Your instructions: Treat the line containing "R1: 1M (SIG9, VDD) -> none" as the first line of the answer and the last line of the data as its final line, reproducing every line between exactly.

(Material provided)

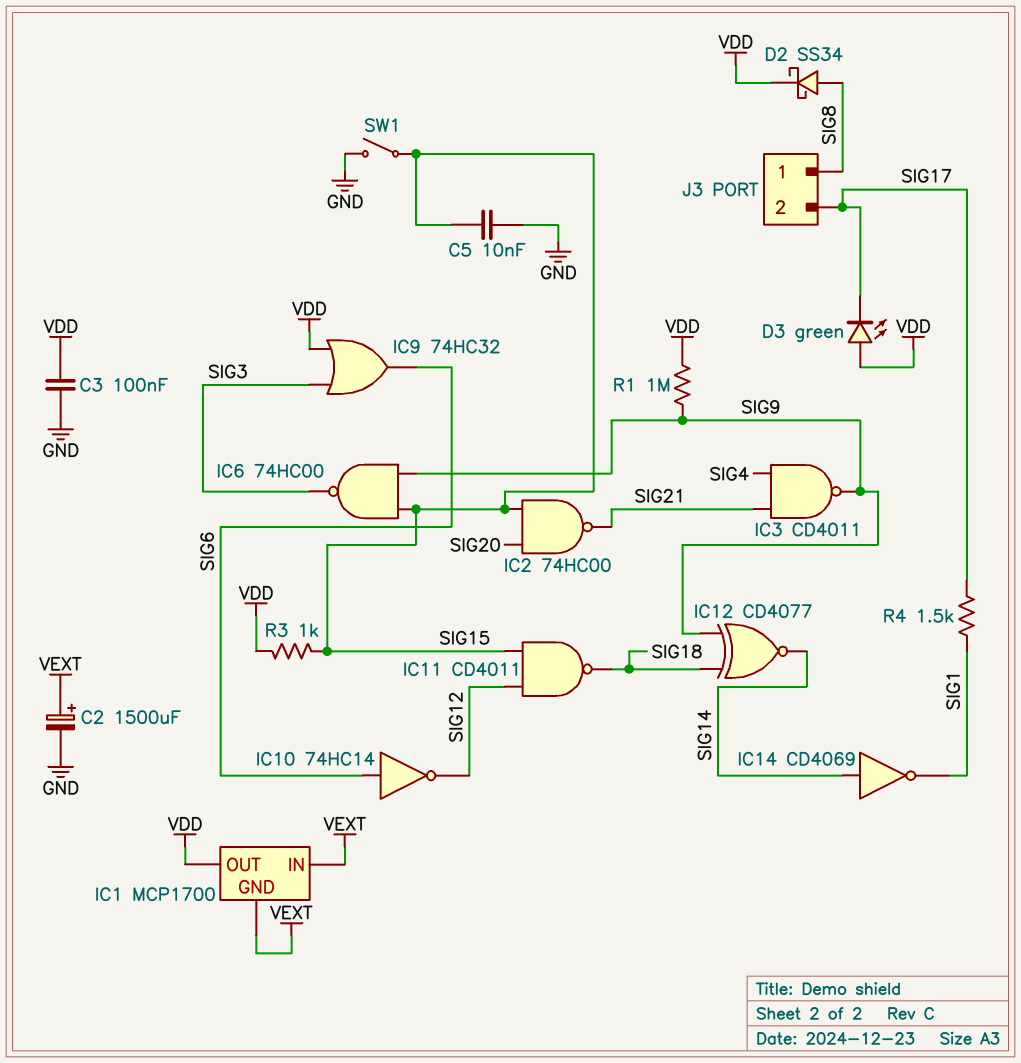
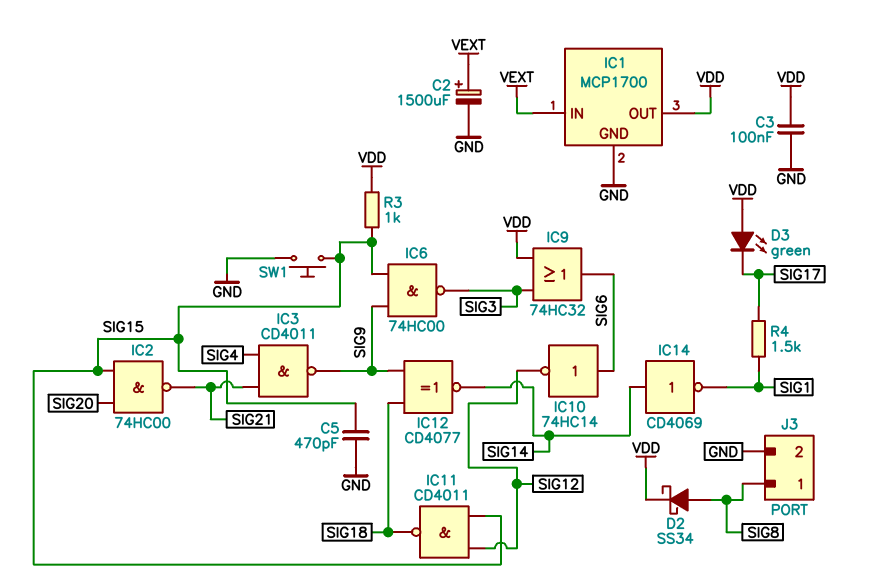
C5: 10nF (GND, SIG15) -> 470pF (GND, SIG15)
IC1 pin GND: VEXT -> GND
J3 pin 2: SIG17 -> GND
R1: 1M (SIG9, VDD) -> none
SW1: switch (GND, SIG15) -> button (GND, SIG15)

(End Material provided)

Finished exercise:
R1: 1M (SIG9, VDD) -> none
SW1: switch (GND, SIG15) -> button (GND, SIG15)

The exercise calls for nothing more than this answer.